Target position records
━━━━━━━━━━━━━━━━━━━━
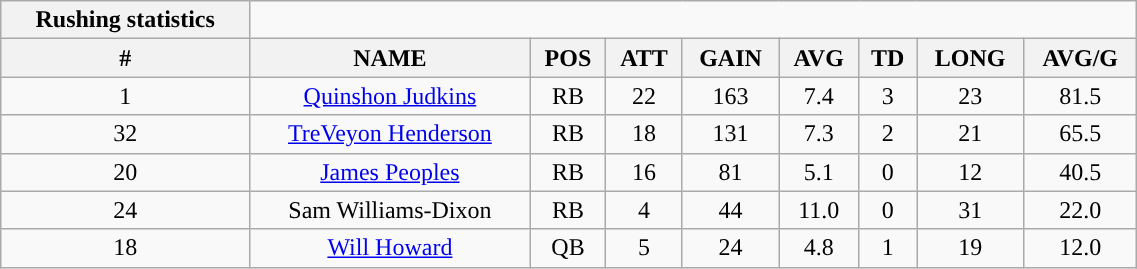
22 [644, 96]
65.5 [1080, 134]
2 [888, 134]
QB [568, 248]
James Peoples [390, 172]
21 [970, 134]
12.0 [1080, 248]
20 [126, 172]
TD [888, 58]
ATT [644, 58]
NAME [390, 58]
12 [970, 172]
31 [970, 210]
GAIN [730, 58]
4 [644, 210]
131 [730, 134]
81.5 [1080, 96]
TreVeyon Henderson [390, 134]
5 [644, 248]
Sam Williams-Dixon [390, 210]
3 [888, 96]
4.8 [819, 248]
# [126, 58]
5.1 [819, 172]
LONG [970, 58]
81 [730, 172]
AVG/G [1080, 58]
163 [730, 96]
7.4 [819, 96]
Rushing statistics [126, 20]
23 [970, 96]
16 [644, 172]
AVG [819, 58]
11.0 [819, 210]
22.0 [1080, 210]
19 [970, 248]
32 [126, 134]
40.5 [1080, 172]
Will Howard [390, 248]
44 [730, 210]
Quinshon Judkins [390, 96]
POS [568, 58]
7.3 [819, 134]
━━━━━━━━━━━━━━━━━━━━
[Set task]: Arrange every line above as a numbered list, skipping any blank lines. Leave the pictures out of your answer.

[Solution to the problem]:
1. 22 [644, 96]
2. 65.5 [1080, 134]
3. 2 [888, 134]
4. QB [568, 248]
5. James Peoples [390, 172]
6. 21 [970, 134]
7. 12.0 [1080, 248]
8. 20 [126, 172]
9. TD [888, 58]
10. ATT [644, 58]
11. NAME [390, 58]
12. 12 [970, 172]
13. 31 [970, 210]
14. GAIN [730, 58]
15. 4 [644, 210]
16. 131 [730, 134]
17. 81.5 [1080, 96]
18. TreVeyon Henderson [390, 134]
19. 5 [644, 248]
20. Sam Williams-Dixon [390, 210]
21. 3 [888, 96]
22. 4.8 [819, 248]
23. # [126, 58]
24. 5.1 [819, 172]
25. LONG [970, 58]
26. 81 [730, 172]
27. AVG/G [1080, 58]
28. 163 [730, 96]
29. 7.4 [819, 96]
30. Rushing statistics [126, 20]
31. 23 [970, 96]
32. 16 [644, 172]
33. AVG [819, 58]
34. 11.0 [819, 210]
35. 22.0 [1080, 210]
36. 19 [970, 248]
37. 32 [126, 134]
38. 40.5 [1080, 172]
39. Will Howard [390, 248]
40. 44 [730, 210]
41. Quinshon Judkins [390, 96]
42. POS [568, 58]
43. 7.3 [819, 134]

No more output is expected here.